■ **Problem**: Transcribe the data exactly, pictures excluded.

■ **Given data**:
───

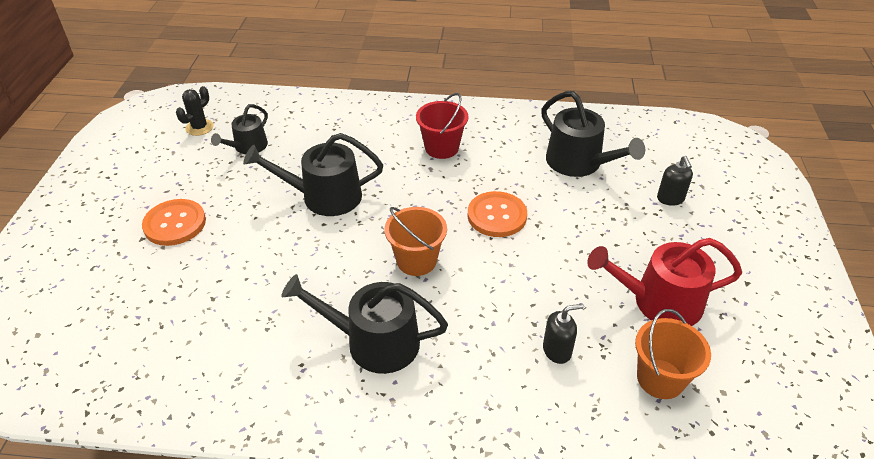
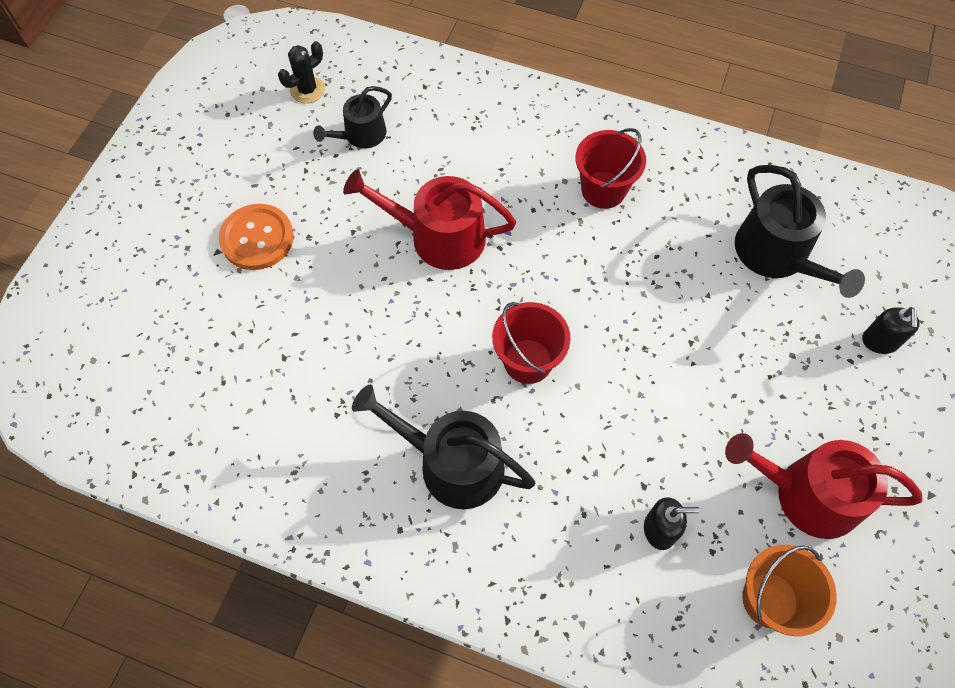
camera: 15 degrees right, 20 degrees up
(324, 196) = (438, 236): black watering can -> red watering can
(416, 261) = (528, 361): orange bucket -> red bucket
(497, 216) = (644, 316): orange button -> none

───

■ **Result of the exercise**:
camera: 15 degrees right, 20 degrees up
(324, 196) = (438, 236): black watering can -> red watering can
(416, 261) = (528, 361): orange bucket -> red bucket
(497, 216) = (644, 316): orange button -> none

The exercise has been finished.